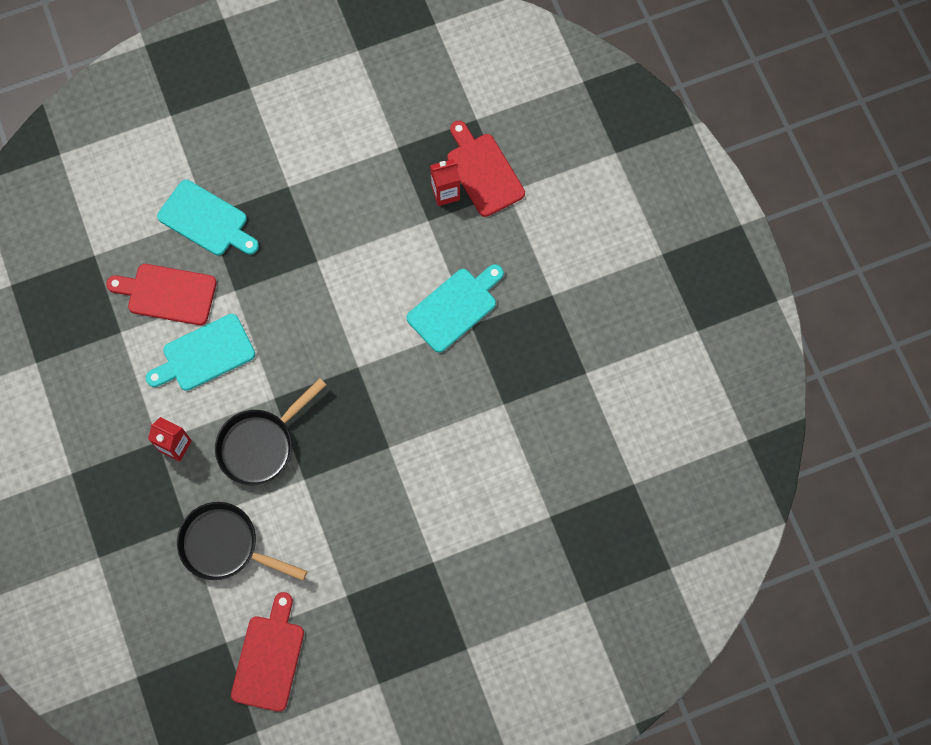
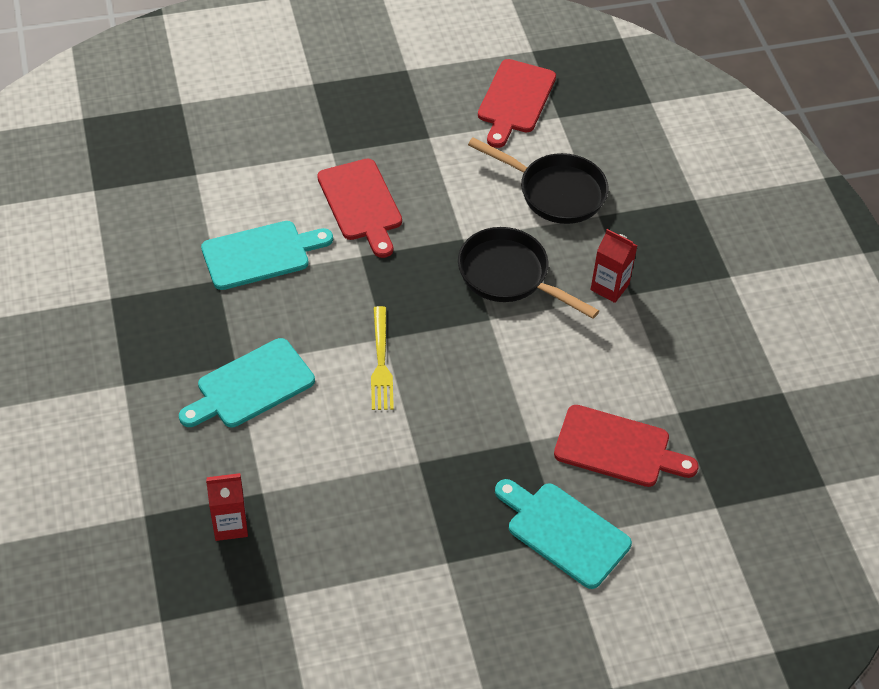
camera: 175 degrees left, 20 degrees down
(204, 354) = (572, 374): turquoise cutting board -> turquoise cutting board (261, 254)
(261, 445) = (509, 276): black pan -> black pan turned 105 degrees counterclockwise
(357, 343) = (381, 362): none -> yellow fork
(483, 171) = (170, 546): red cutting board -> red cutting board (361, 204)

### EXERCISE AIM
Reproduce the line containing "(261, 445) = (509, 276): black" and every line after it. Stop at the last line of the records, and add nothing.

### ANSWER TO THIS TASK
(261, 445) = (509, 276): black pan -> black pan turned 105 degrees counterclockwise
(357, 343) = (381, 362): none -> yellow fork
(483, 171) = (170, 546): red cutting board -> red cutting board (361, 204)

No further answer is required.